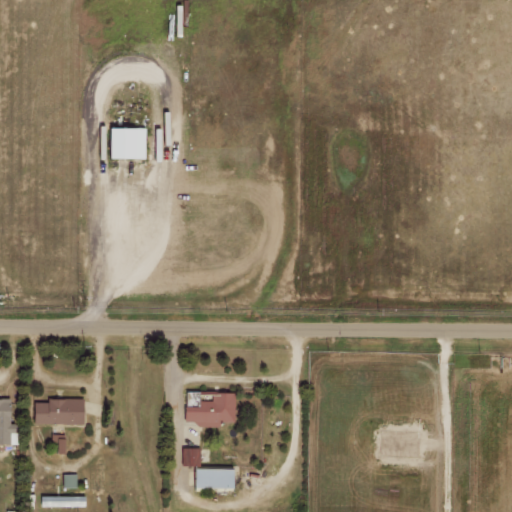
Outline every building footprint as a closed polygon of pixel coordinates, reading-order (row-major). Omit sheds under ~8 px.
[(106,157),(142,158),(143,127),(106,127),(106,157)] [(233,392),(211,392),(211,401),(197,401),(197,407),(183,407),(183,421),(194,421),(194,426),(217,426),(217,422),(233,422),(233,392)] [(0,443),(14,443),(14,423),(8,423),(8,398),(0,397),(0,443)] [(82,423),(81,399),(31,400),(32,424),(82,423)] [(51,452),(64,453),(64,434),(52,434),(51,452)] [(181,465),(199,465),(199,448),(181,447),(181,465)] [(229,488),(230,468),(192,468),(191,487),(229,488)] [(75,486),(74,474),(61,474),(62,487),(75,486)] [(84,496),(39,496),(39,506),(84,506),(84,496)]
--
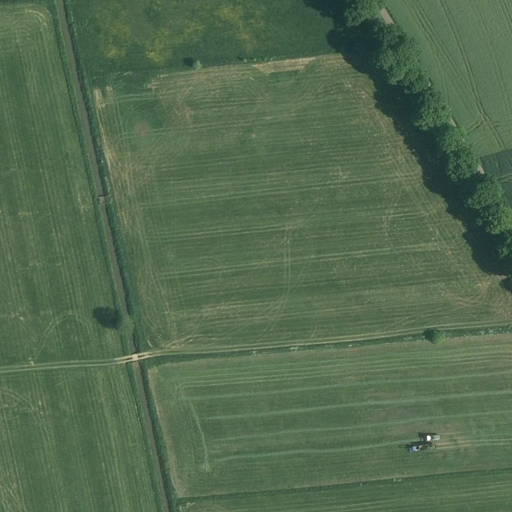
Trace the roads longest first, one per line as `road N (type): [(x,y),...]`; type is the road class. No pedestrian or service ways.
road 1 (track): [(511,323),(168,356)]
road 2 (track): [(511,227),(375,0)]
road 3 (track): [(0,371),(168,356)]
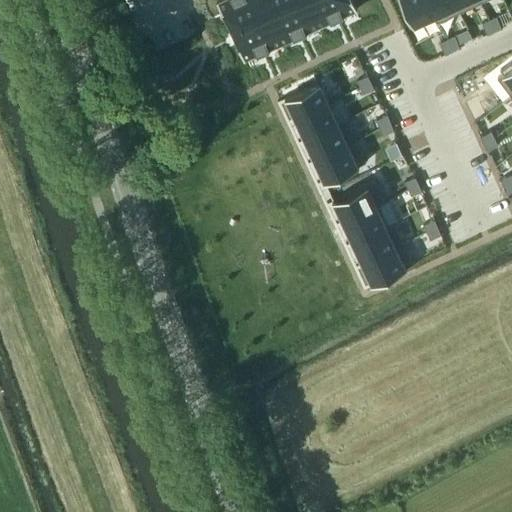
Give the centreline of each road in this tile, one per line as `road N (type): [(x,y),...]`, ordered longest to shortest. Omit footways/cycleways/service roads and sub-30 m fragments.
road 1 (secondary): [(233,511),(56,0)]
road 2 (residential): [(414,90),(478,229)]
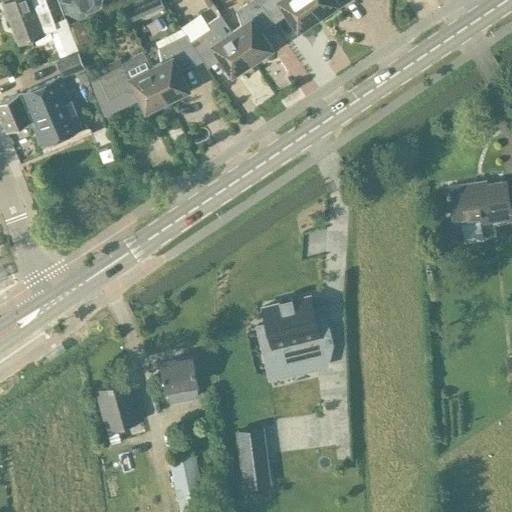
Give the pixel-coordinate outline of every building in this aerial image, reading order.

EXERCISE PROMPT: Render the lines as a numbered list, starting with the line that contains "Give the centreline" and going on through the line that contains "Give the pixel-coordinate", with blank lines left out. Leave the pictures out of the answer.

ANSWER TO THE EXERCISE:
1. Give the centreline of each road in this tile, one per line as `road N (type): [(x,y),...]`, ordered longest to shortest. Omit footways/cycleways/service roads and sub-30 m fragments.
2. road 1 (secondary): [(233,511),(56,0)]
3. road 2 (residential): [(414,90),(478,229)]
4. Give the pixel-coordinate outline of every building in this aerial image, reading order.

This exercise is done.